» **DATA TO EXAMINE**

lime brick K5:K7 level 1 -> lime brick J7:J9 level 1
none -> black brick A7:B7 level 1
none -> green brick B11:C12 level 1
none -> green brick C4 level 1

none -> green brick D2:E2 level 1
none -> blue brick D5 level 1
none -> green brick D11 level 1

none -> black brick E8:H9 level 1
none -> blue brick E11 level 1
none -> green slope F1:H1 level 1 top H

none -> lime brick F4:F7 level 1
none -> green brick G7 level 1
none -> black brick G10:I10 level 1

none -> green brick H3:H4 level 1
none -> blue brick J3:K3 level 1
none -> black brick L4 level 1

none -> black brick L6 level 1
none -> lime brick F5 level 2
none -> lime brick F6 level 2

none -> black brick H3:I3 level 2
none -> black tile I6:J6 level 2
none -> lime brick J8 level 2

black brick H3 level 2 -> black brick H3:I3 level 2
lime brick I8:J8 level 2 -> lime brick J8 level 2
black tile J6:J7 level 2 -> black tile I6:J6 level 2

» **ABOUT THIS TASK**
Please print each entry once more, exactly as it reads.

» **RESULT OF THIS TASK**
lime brick K5:K7 level 1 -> lime brick J7:J9 level 1
none -> black brick A7:B7 level 1
none -> green brick B11:C12 level 1
none -> green brick C4 level 1

none -> green brick D2:E2 level 1
none -> blue brick D5 level 1
none -> green brick D11 level 1

none -> black brick E8:H9 level 1
none -> blue brick E11 level 1
none -> green slope F1:H1 level 1 top H

none -> lime brick F4:F7 level 1
none -> green brick G7 level 1
none -> black brick G10:I10 level 1

none -> green brick H3:H4 level 1
none -> blue brick J3:K3 level 1
none -> black brick L4 level 1

none -> black brick L6 level 1
none -> lime brick F5 level 2
none -> lime brick F6 level 2

none -> black brick H3:I3 level 2
none -> black tile I6:J6 level 2
none -> lime brick J8 level 2

black brick H3 level 2 -> black brick H3:I3 level 2
lime brick I8:J8 level 2 -> lime brick J8 level 2
black tile J6:J7 level 2 -> black tile I6:J6 level 2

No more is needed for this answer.